RECORDED INFORMATION »
□ □ □

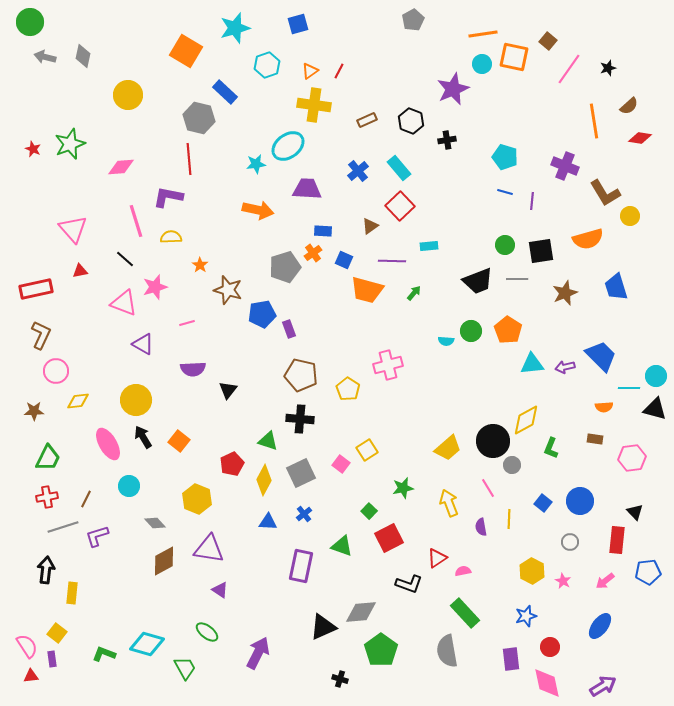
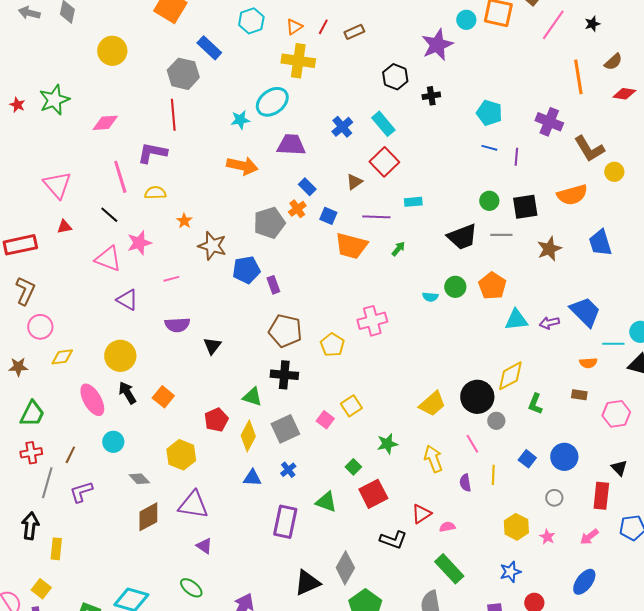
brown rectangle: (367, 120) -> (354, 32), moved
blue rectangle: (323, 231) -> (307, 187), turned 42
gray line: (63, 527) -> (47, 483), turned -56
gray diamond: (361, 612) -> (345, 568), turned -56

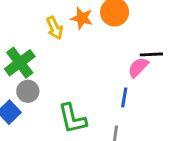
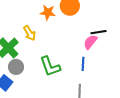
yellow arrow: (55, 28) -> (29, 33), moved
green L-shape: (72, 119) -> (50, 66), moved

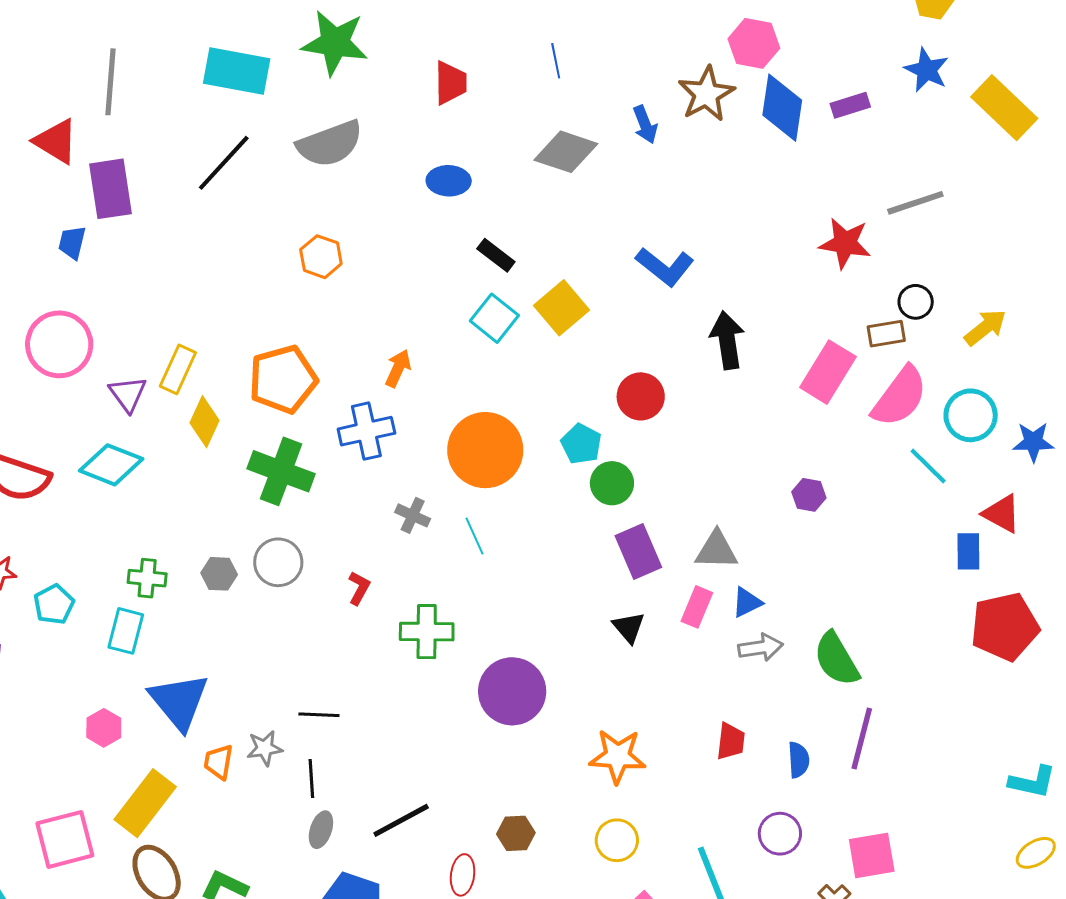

□ □ □

THE PROBLEM » Reproduce exactly, and only, the lines from the one containing "blue rectangle: (323, 231)" through the last line of the records above, both included, leaving out any pictures.

SOLUTION »
blue rectangle: (323, 231) -> (307, 187), turned 42
gray line: (63, 527) -> (47, 483), turned -56
gray diamond: (361, 612) -> (345, 568), turned -56

yellow arrow: (55, 28) -> (29, 33), moved
green L-shape: (72, 119) -> (50, 66), moved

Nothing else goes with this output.